YOUR ASSIGNMENT -
How many lines below hold the string "black"? Report that number alone.

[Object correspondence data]
● ● ●

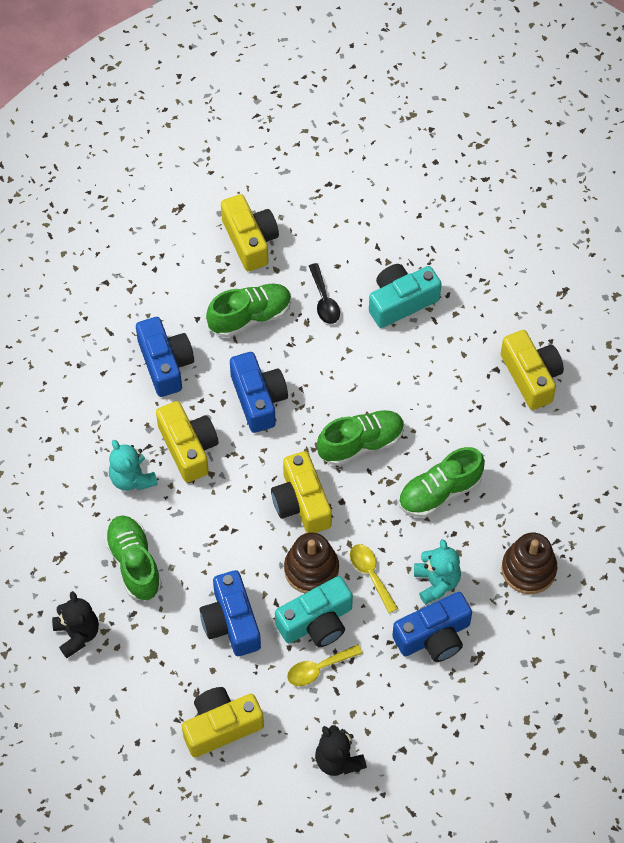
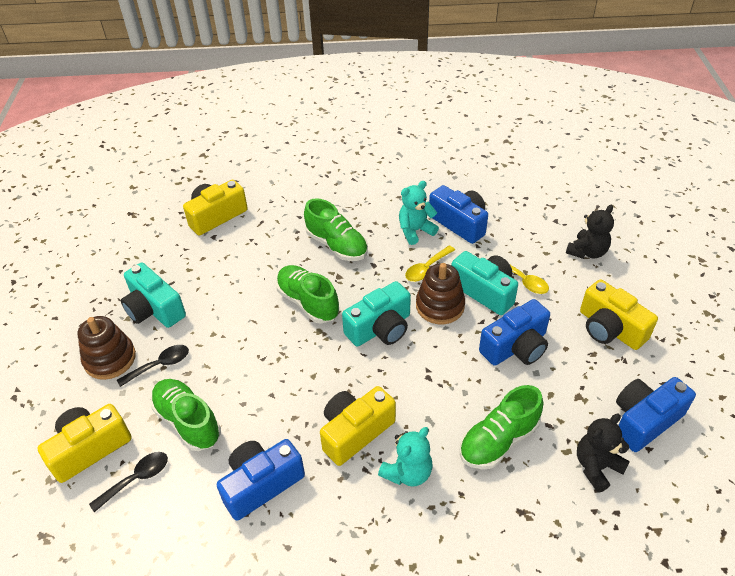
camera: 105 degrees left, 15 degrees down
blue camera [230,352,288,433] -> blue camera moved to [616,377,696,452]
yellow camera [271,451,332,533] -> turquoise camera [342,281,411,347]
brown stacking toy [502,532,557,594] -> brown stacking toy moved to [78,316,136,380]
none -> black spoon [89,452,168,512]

● ● ●

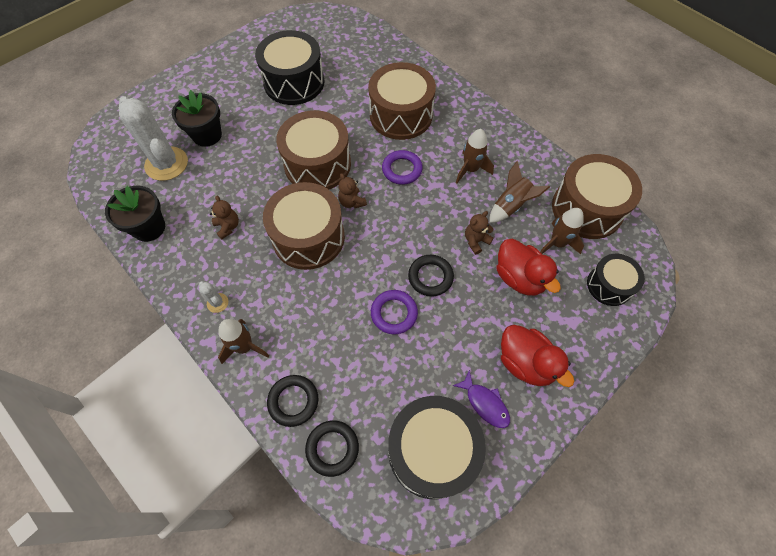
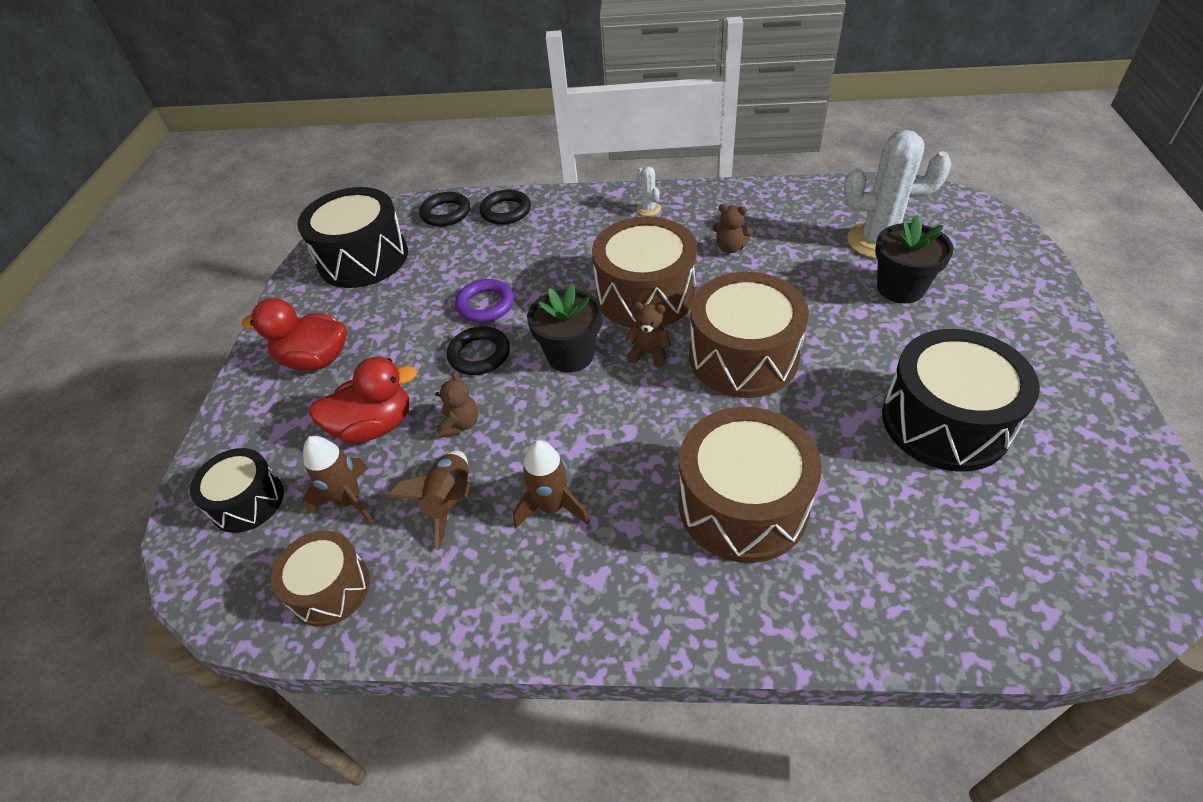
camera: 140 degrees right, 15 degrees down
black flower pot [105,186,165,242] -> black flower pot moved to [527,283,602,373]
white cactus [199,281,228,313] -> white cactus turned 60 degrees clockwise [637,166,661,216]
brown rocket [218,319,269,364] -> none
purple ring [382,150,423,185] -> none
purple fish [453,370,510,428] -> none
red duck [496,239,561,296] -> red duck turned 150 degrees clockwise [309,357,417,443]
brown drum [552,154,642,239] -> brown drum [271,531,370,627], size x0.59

● ● ●

WRITTEN SOLUTION -
2